Scene change data:
========

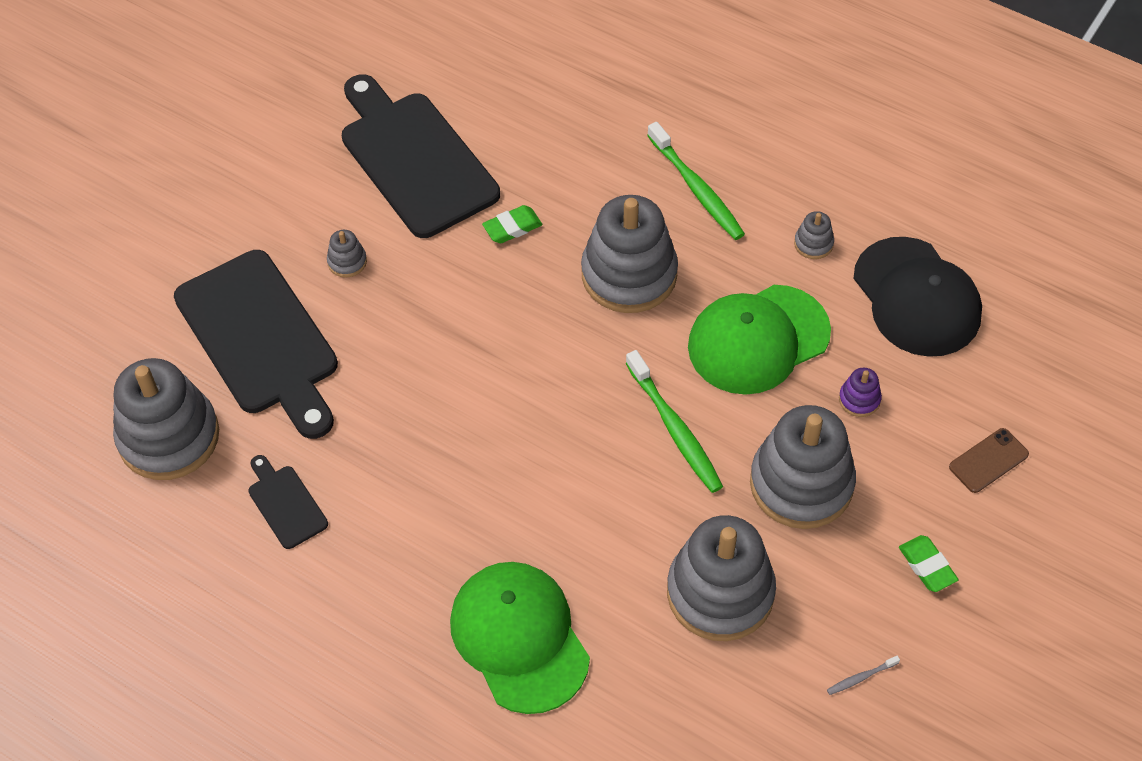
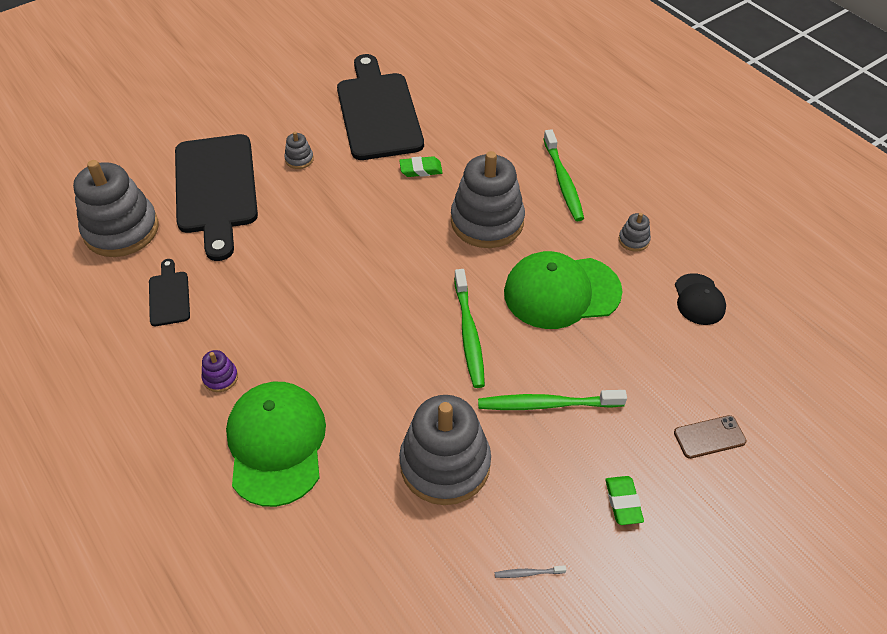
camera: 20 degrees right, 5 degrees down
(801, 484) = (547, 404): grey stacking toy -> green toothbrush
(859, 399) = (621, 358): purple stacking toy -> purple stacking toy (220, 378)
(916, 297) = (699, 299): black cap -> black cap, size x0.54

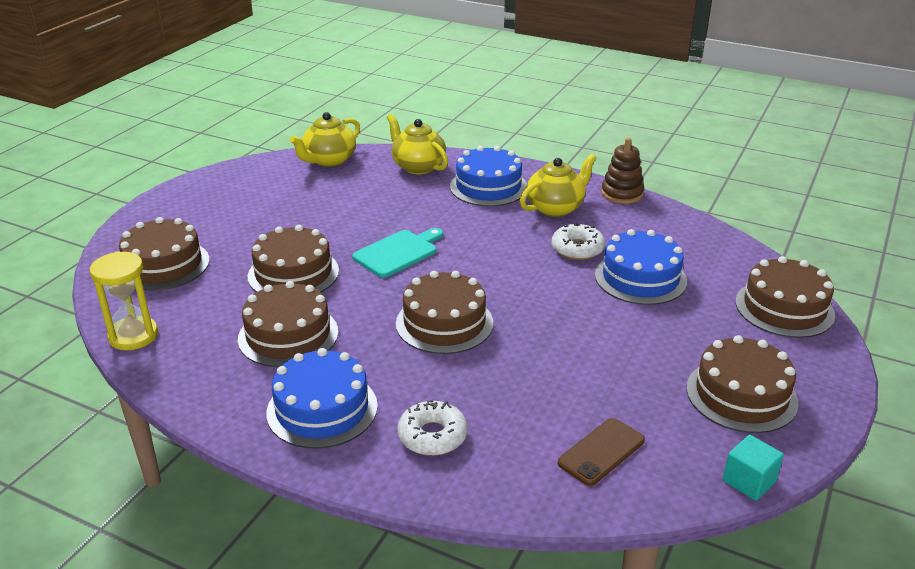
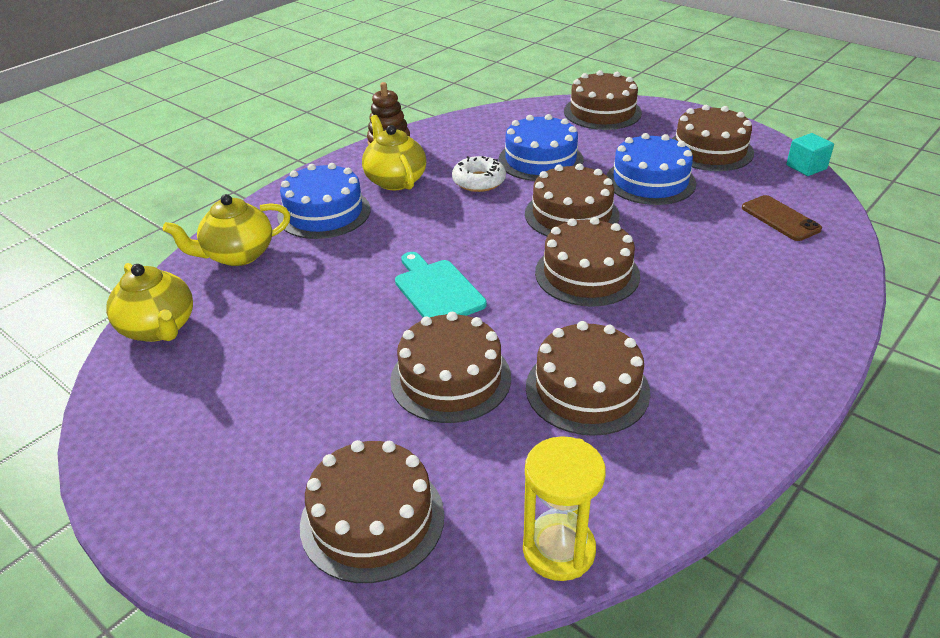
camera: 75 degrees left, 5 degrees up
(322, 409) = (727, 369): blue cake -> blue cake (650, 181)
(432, 436) = (766, 301): white donut -> none
(542, 306) = (571, 214): none -> brown cake

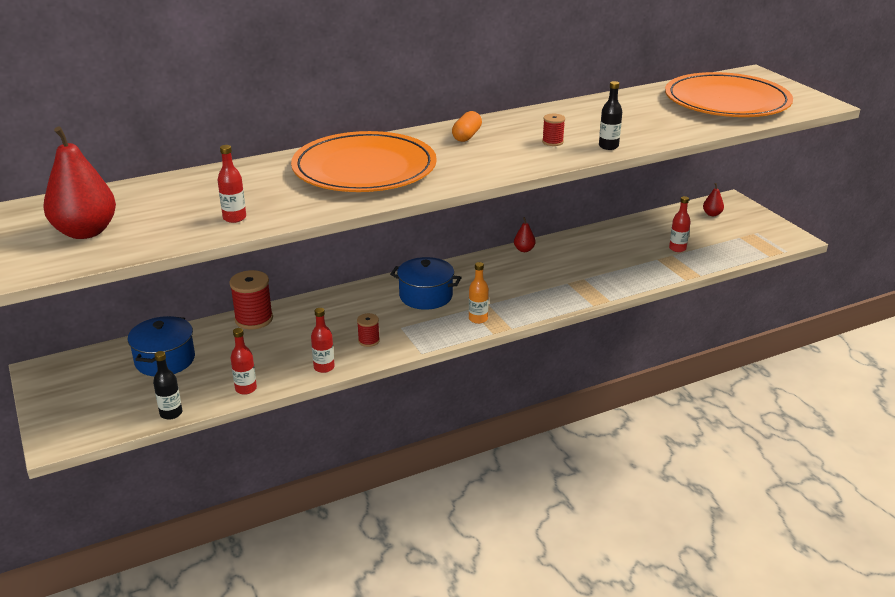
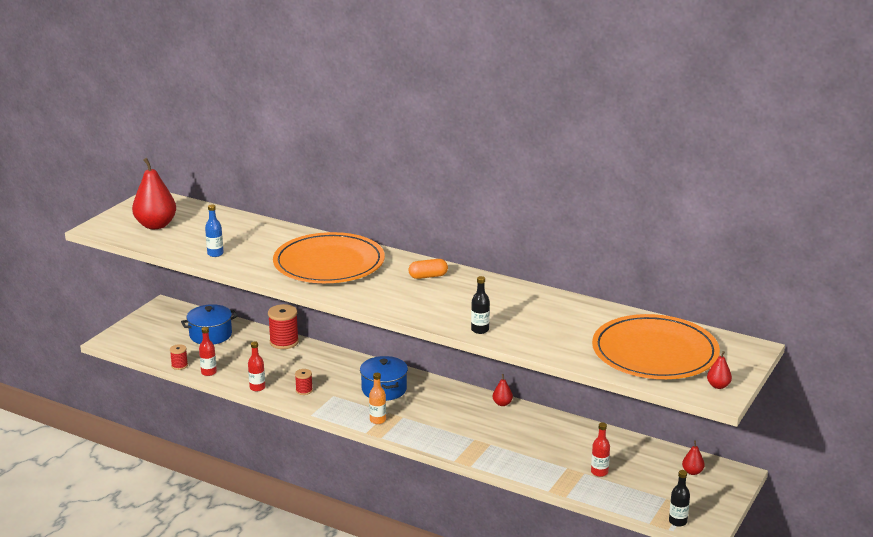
camera: 55 degrees right, 5 degrees down
(171, 413) = (163, 361): black bottle -> black bottle (677, 521)
(234, 218) = (215, 254): red bottle -> blue bottle
(552, 142) = (459, 308): red spool -> red spool (179, 365)
(804, 99) = (718, 386): none -> red pear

========

In the entries above, find the line containing "(432, 436) = (766, 301): white donut -> none", then please retype it and every line after it through the last, exactly as written, omitting pictures.

(432, 436) = (766, 301): white donut -> none
(542, 306) = (571, 214): none -> brown cake

camera: 55 degrees right, 5 degrees down
(171, 413) = (163, 361): black bottle -> black bottle (677, 521)
(234, 218) = (215, 254): red bottle -> blue bottle
(552, 142) = (459, 308): red spool -> red spool (179, 365)
(804, 99) = (718, 386): none -> red pear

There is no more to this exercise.